- Geometric shape edit sequences:
*** Block opens ***

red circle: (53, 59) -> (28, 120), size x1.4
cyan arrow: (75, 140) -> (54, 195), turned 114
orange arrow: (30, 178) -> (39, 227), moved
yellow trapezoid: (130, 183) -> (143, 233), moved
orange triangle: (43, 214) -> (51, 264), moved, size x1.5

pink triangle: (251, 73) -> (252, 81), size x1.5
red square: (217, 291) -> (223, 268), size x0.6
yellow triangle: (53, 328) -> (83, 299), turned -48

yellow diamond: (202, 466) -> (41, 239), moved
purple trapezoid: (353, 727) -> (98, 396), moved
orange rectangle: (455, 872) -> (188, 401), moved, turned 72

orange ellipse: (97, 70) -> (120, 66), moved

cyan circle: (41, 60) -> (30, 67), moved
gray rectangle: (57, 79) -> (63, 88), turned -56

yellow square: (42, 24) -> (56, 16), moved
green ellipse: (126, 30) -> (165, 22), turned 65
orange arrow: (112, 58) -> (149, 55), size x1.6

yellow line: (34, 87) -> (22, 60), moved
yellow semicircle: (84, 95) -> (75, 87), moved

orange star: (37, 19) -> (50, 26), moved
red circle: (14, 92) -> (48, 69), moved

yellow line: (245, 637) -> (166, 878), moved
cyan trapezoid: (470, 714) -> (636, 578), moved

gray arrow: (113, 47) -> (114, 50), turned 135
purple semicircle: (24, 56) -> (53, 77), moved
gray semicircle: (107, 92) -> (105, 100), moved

*** Block closes ***

For each line of the entries that holds the word "size", pull that line out.

red circle: (53, 59) -> (28, 120), size x1.4
orange triangle: (43, 214) -> (51, 264), moved, size x1.5
pink triangle: (251, 73) -> (252, 81), size x1.5
red square: (217, 291) -> (223, 268), size x0.6
orange arrow: (112, 58) -> (149, 55), size x1.6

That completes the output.